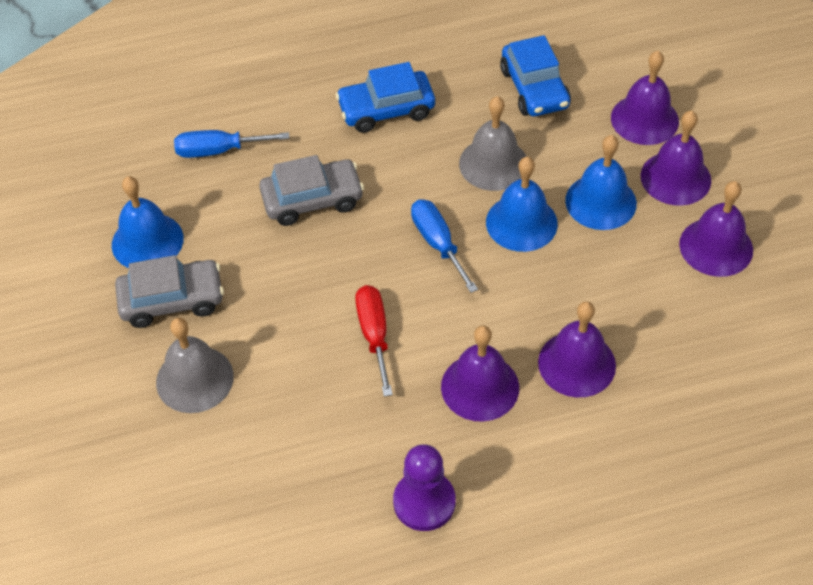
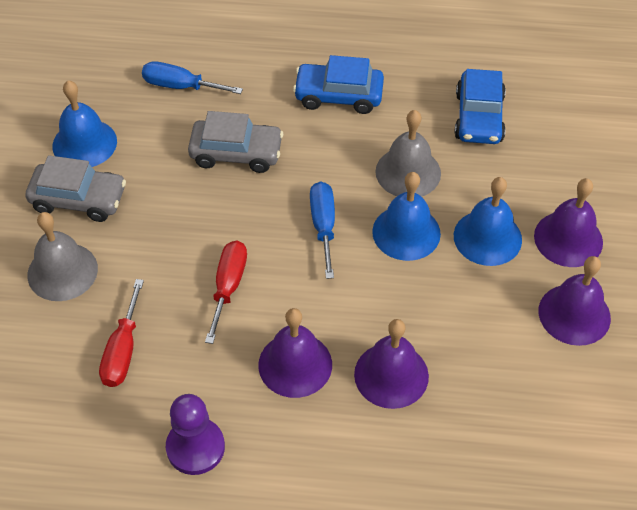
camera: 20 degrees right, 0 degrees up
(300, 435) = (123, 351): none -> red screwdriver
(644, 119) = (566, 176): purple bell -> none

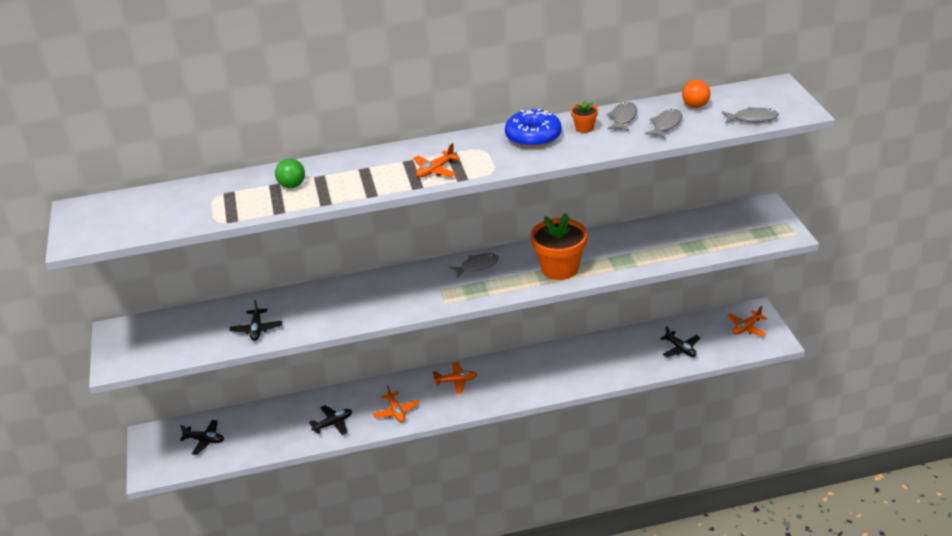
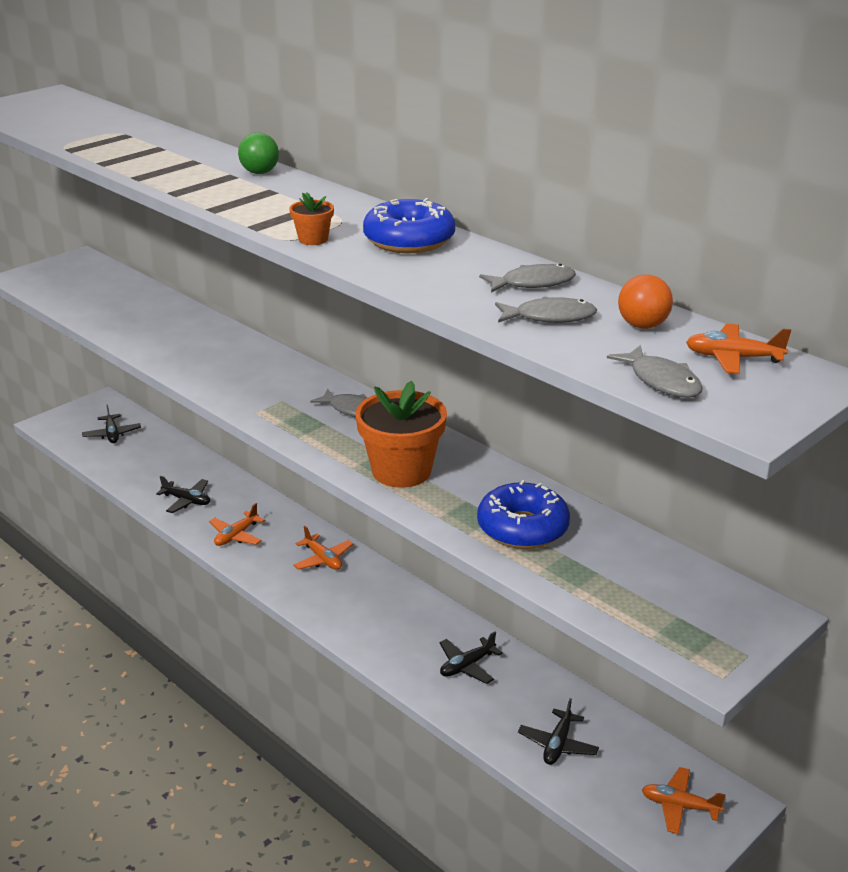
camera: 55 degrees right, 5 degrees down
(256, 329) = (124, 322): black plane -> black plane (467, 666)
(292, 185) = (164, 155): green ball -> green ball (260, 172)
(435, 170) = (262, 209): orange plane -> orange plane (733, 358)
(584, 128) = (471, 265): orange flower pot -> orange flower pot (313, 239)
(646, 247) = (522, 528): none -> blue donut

____

_WHAT YOU NEED TO DO_.
Search the data above and return each line in which "degrees" occurs.

_RESPONSE_.
camera: 20 degrees right, 0 degrees up
camera: 55 degrees right, 5 degrees down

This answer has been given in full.